#### [TASK GOAL]
Exactly the lines from the one with "DHT3 pin DATA: RX -> D0" through the end of the material are to be output, both included, with no other text.
Content starts
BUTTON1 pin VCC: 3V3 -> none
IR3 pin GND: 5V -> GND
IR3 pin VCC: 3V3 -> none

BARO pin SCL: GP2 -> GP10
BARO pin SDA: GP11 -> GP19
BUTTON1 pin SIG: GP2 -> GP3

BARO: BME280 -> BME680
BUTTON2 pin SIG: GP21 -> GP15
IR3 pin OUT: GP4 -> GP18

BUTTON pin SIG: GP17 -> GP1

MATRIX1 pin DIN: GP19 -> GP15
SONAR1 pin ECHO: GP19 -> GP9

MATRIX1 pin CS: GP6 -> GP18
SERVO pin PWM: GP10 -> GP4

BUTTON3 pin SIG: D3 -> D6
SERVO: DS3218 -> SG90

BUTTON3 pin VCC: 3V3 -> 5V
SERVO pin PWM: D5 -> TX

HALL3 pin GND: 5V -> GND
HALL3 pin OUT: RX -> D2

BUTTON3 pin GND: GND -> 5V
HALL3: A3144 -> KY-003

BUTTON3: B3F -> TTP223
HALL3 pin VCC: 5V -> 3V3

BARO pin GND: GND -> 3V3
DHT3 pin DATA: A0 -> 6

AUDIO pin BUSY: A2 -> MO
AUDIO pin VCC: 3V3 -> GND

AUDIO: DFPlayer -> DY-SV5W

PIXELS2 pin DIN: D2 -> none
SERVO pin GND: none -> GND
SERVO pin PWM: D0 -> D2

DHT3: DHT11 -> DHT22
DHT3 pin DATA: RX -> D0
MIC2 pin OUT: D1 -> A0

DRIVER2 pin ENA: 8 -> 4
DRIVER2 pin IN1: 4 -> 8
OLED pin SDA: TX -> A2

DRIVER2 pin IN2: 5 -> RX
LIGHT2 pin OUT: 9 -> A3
Content ends
#### [ANSWER AREA]
DHT3 pin DATA: RX -> D0
MIC2 pin OUT: D1 -> A0

DRIVER2 pin ENA: 8 -> 4
DRIVER2 pin IN1: 4 -> 8
OLED pin SDA: TX -> A2

DRIVER2 pin IN2: 5 -> RX
LIGHT2 pin OUT: 9 -> A3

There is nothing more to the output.